### The problem
Give the number of lines below that contain "SMALL", with no other output.

### Data

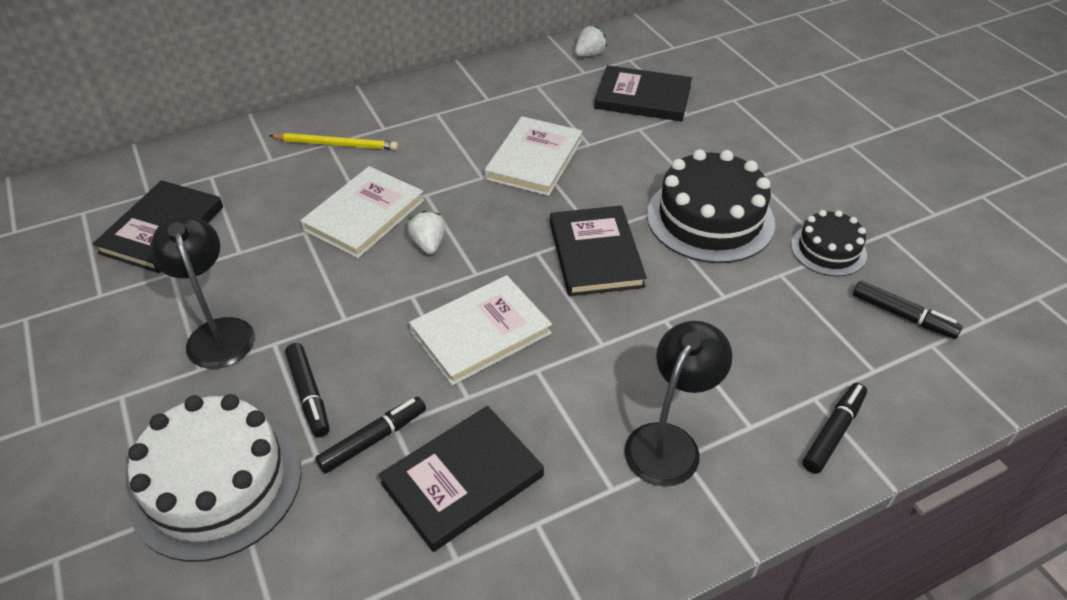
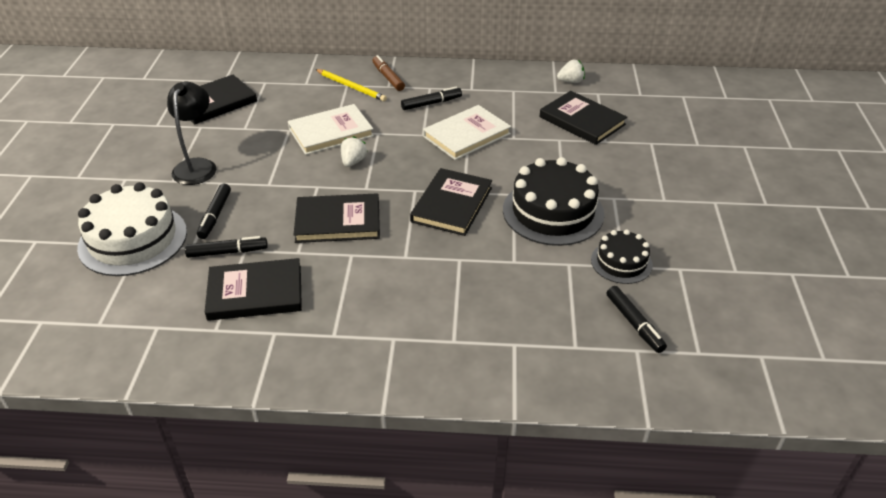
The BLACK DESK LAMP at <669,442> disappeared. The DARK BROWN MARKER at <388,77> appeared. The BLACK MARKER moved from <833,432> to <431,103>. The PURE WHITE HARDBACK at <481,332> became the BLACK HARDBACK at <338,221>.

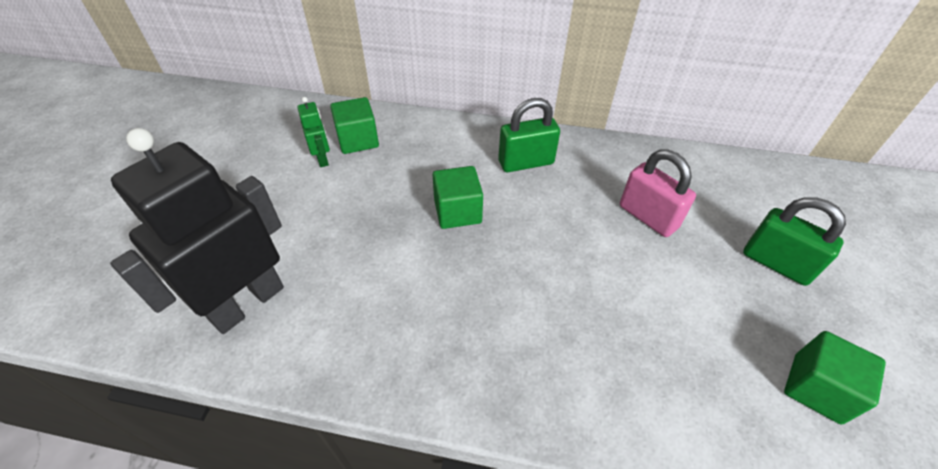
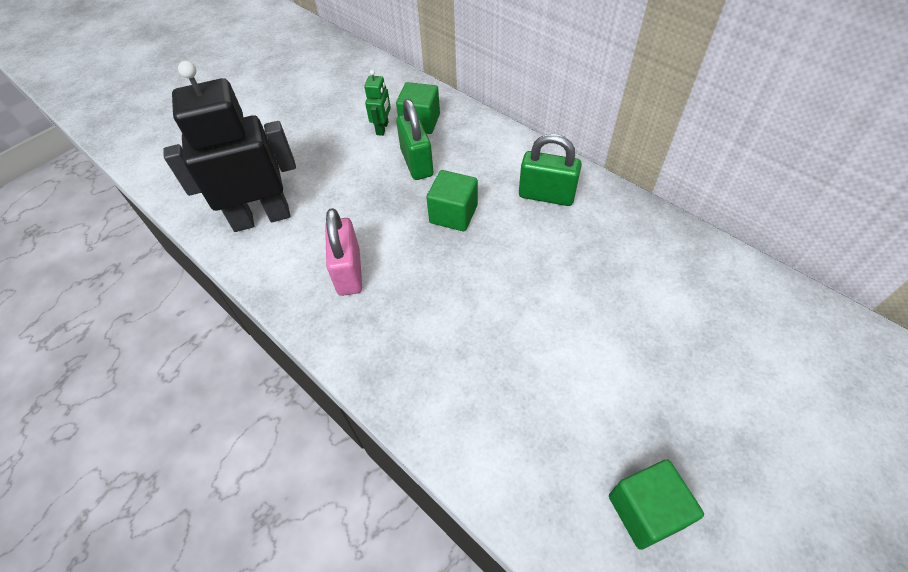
The ROSY SMALL LOCK moved from <648,217> to <349,272>. The EMERALD SMALL LOCK moved from <776,263> to <417,163>.

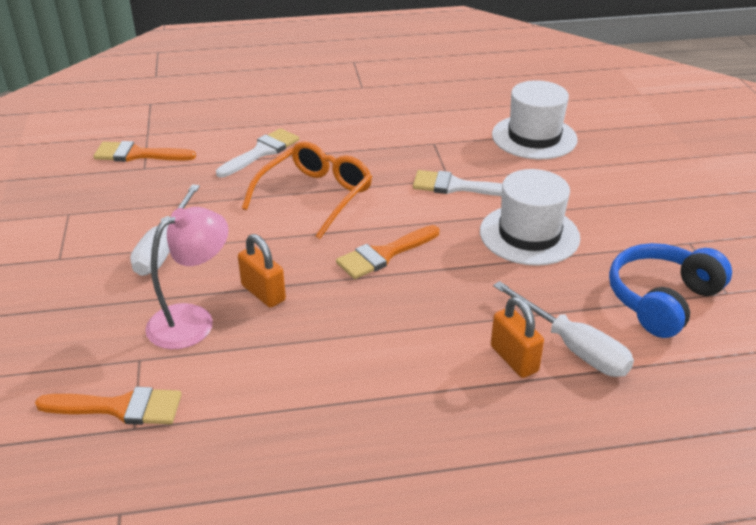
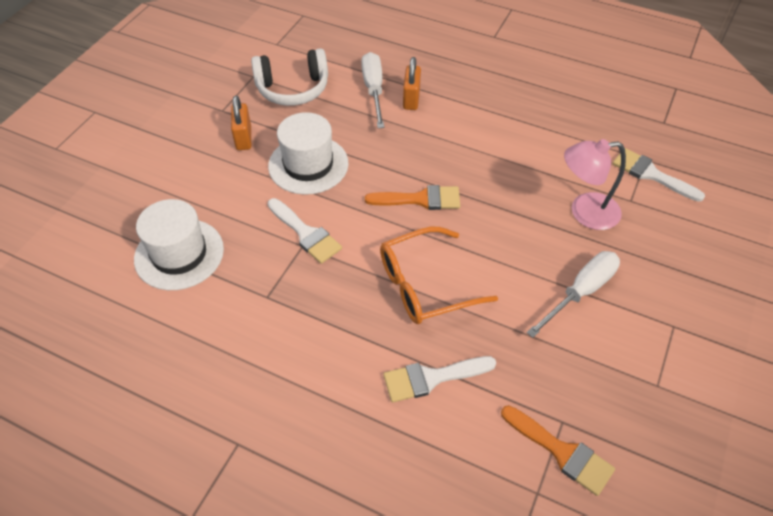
The BRIGHT ORANGE SMALL LOCK moved from <263,293> to <243,138>. The BRIGHT ORANGE PAINT BRUSH at <120,407> became the PURE WHITE PAINT BRUSH at <651,174>. The ROYAL BLUE HEADSET at <662,300> became the PURE WHITE HEADSET at <293,89>.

### Solution to this problem
2